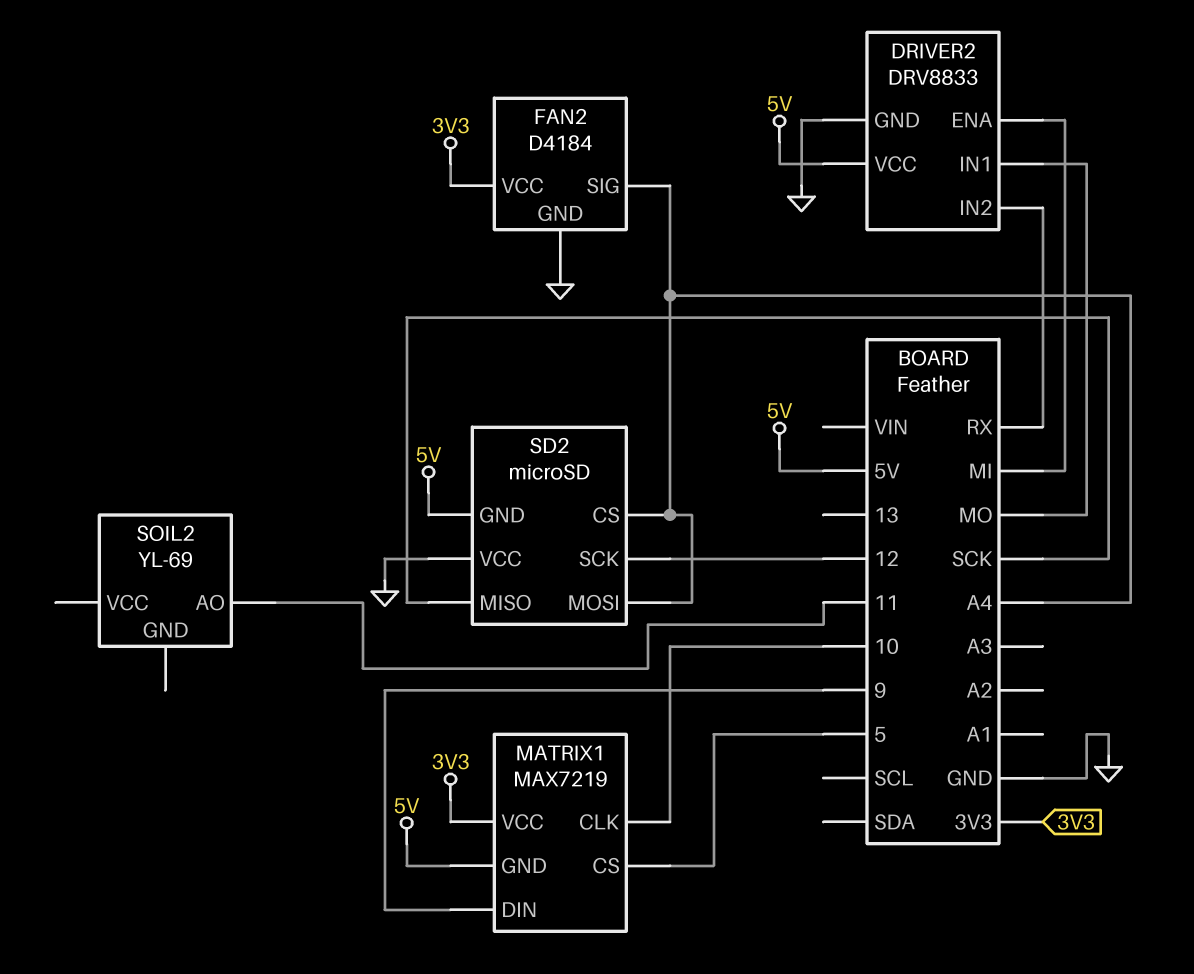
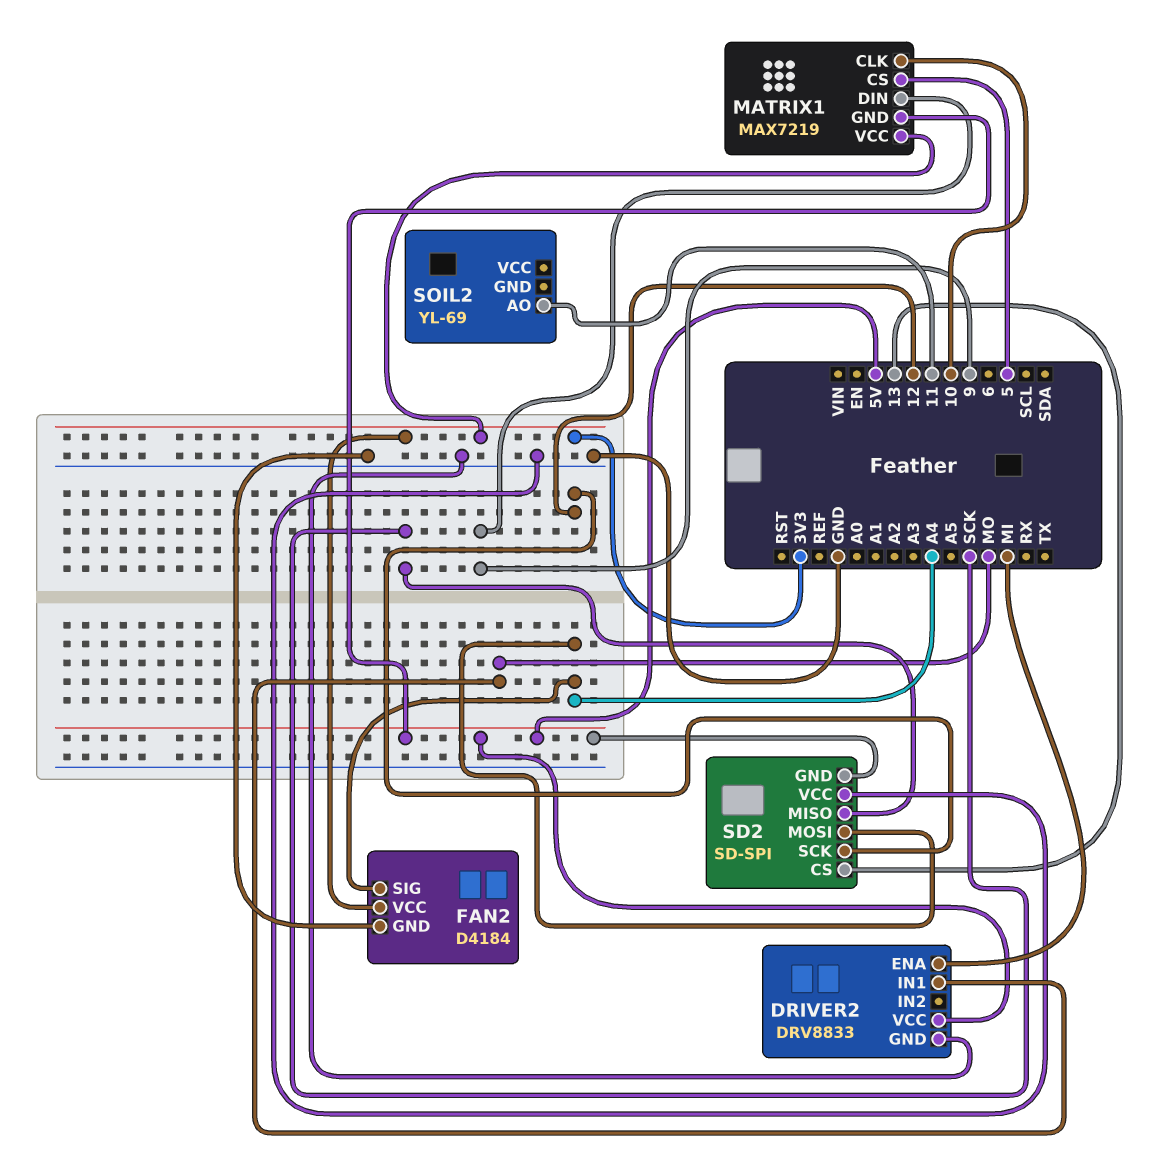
DRIVER2 pin IN2: RX -> none
SD2: microSD -> SD-SPI
SD2 pin CS: A4 -> 13

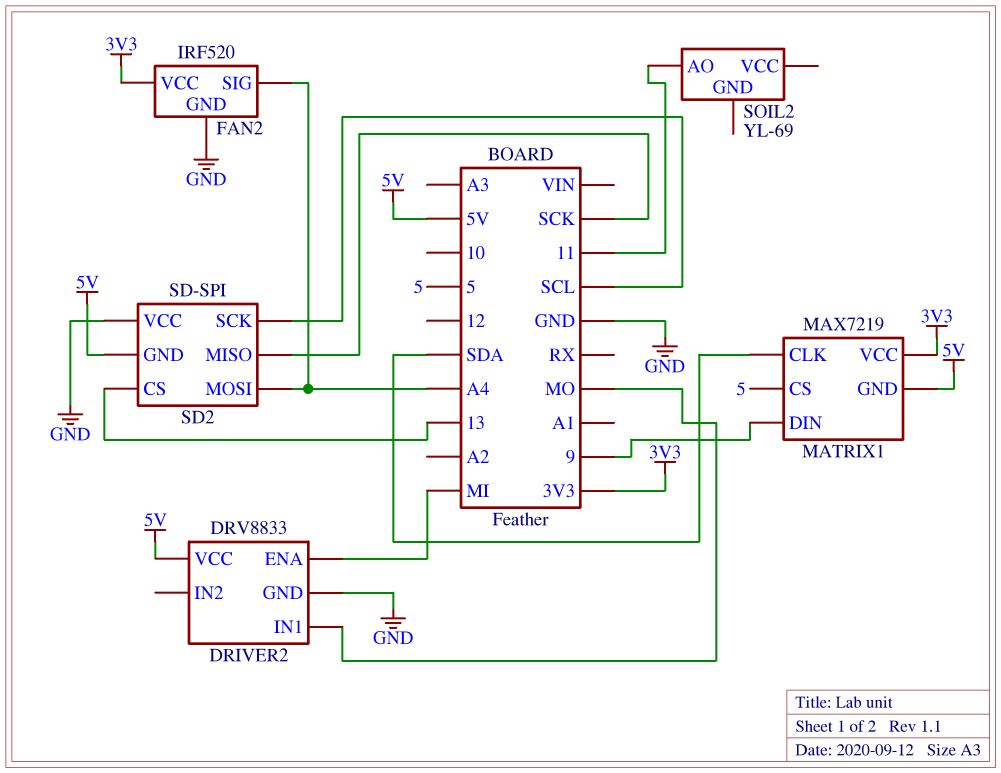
FAN2: D4184 -> IRF520
MATRIX1 pin CLK: 10 -> SDA
SD2 pin SCK: 12 -> SCL

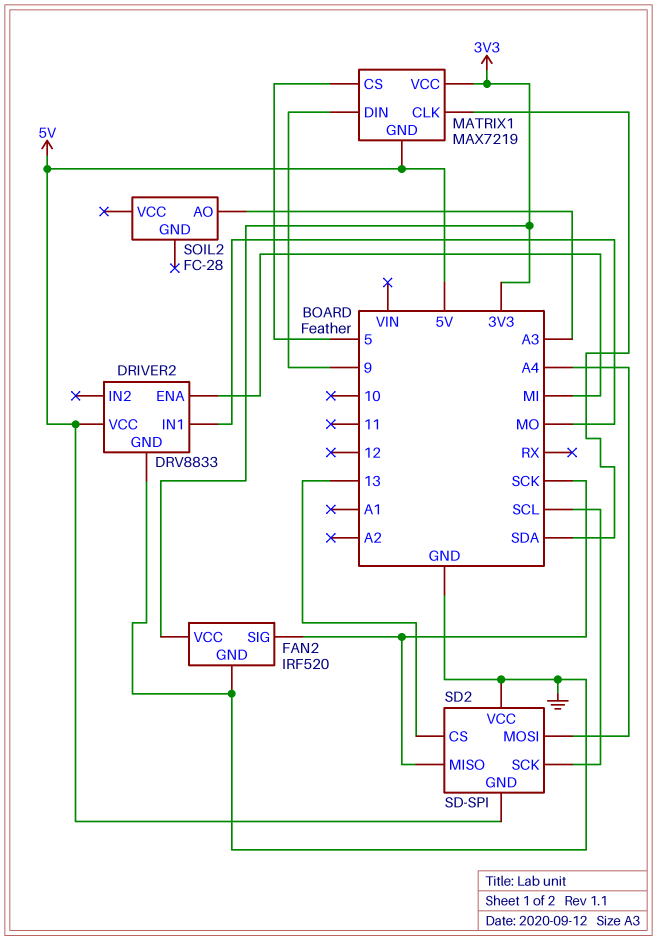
FAN2 pin SIG: A4 -> SCK
SOIL2: YL-69 -> FC-28
SOIL2 pin AO: 11 -> A3

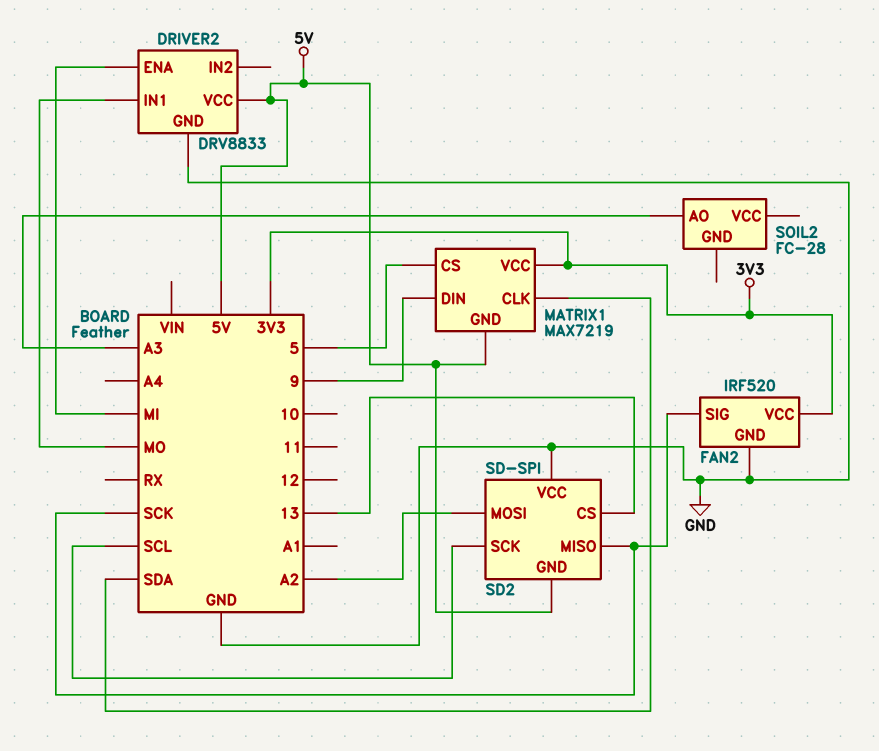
SD2 pin MOSI: A4 -> A2

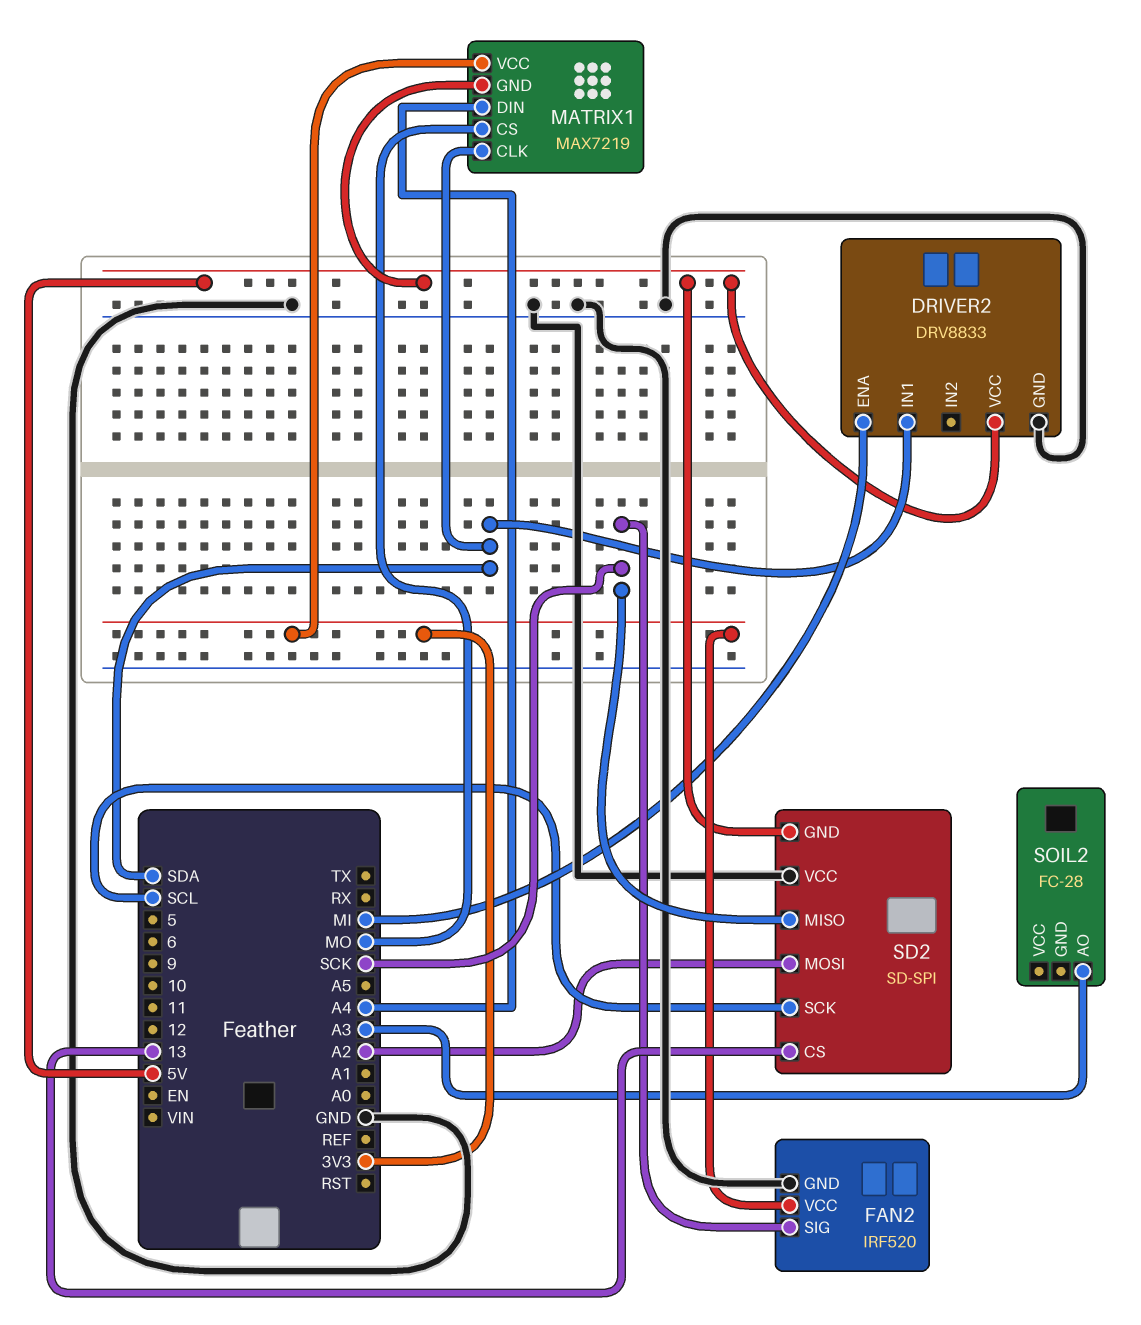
DRIVER2 pin IN1: MO -> SDA
MATRIX1 pin CS: 5 -> MO
MATRIX1 pin DIN: 9 -> A4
━━━━━━━━━━━━━━━━━━━━
▶ _PROBLEM TO SOLVE_
Once the pictures are removed, print all the remaining data exactly as it stands.

▶ _COMPLETED TASK_
DRIVER2 pin IN2: RX -> none
SD2: microSD -> SD-SPI
SD2 pin CS: A4 -> 13

FAN2: D4184 -> IRF520
MATRIX1 pin CLK: 10 -> SDA
SD2 pin SCK: 12 -> SCL

FAN2 pin SIG: A4 -> SCK
SOIL2: YL-69 -> FC-28
SOIL2 pin AO: 11 -> A3

SD2 pin MOSI: A4 -> A2

DRIVER2 pin IN1: MO -> SDA
MATRIX1 pin CS: 5 -> MO
MATRIX1 pin DIN: 9 -> A4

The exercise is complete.